Dataset excerpts:
※
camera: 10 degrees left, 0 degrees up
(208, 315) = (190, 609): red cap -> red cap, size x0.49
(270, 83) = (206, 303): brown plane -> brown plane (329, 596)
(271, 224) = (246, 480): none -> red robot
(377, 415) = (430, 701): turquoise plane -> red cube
※
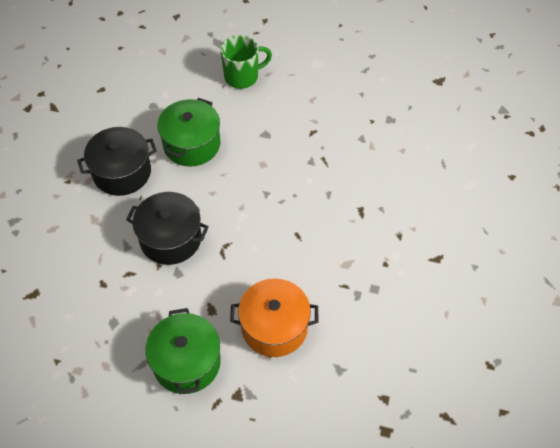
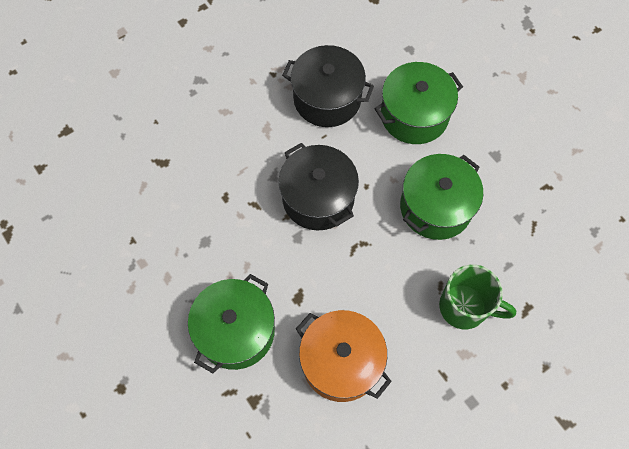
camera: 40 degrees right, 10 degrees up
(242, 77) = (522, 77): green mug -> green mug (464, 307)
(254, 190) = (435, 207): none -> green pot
※
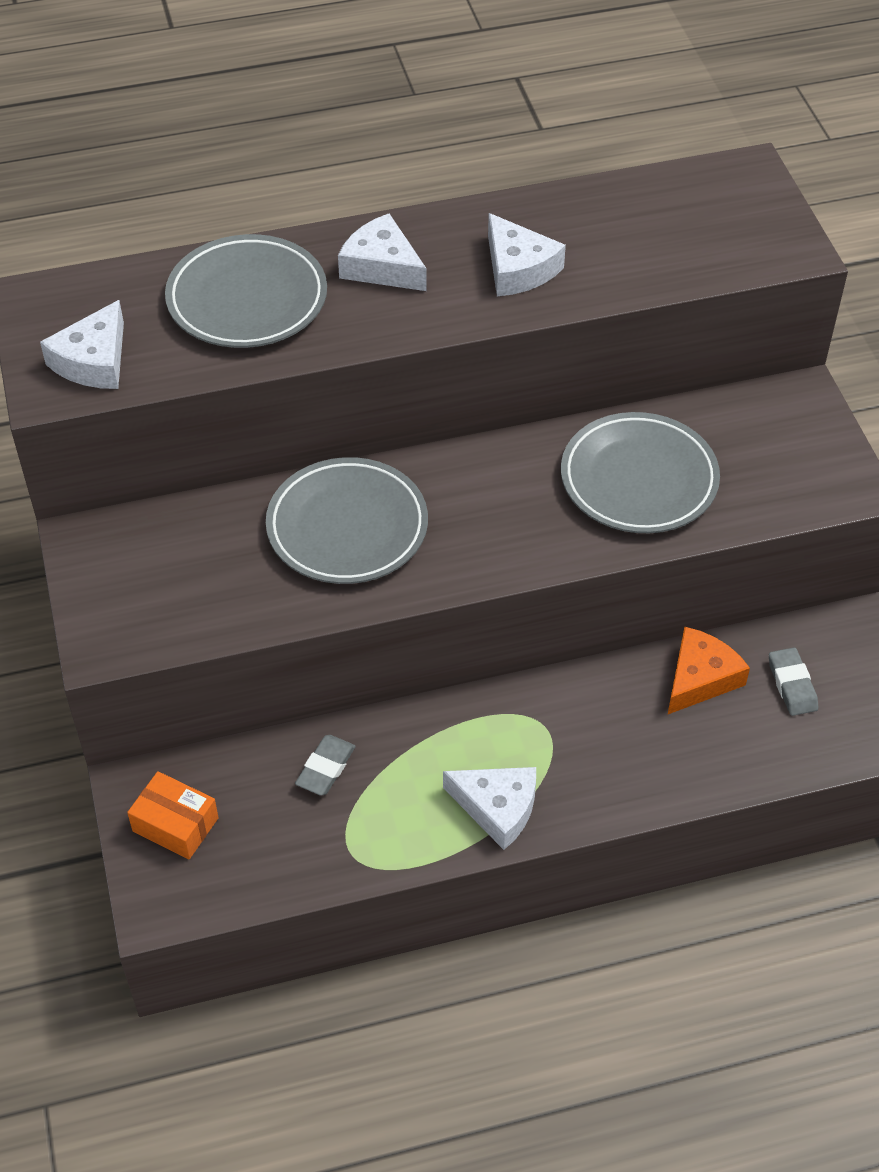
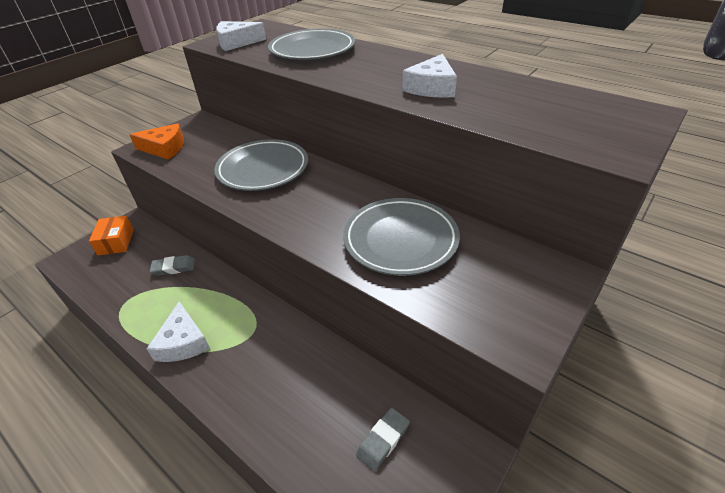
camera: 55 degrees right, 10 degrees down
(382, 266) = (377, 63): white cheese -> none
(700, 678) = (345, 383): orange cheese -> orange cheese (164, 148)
※
Please give an exact copy of the lines above, beginning with the line containing "camera: 55 degrees right, 10 degrees down" and running through the line containing "(700, 678) = (345, 383): orange", and of no other lines.

camera: 55 degrees right, 10 degrees down
(382, 266) = (377, 63): white cheese -> none
(700, 678) = (345, 383): orange cheese -> orange cheese (164, 148)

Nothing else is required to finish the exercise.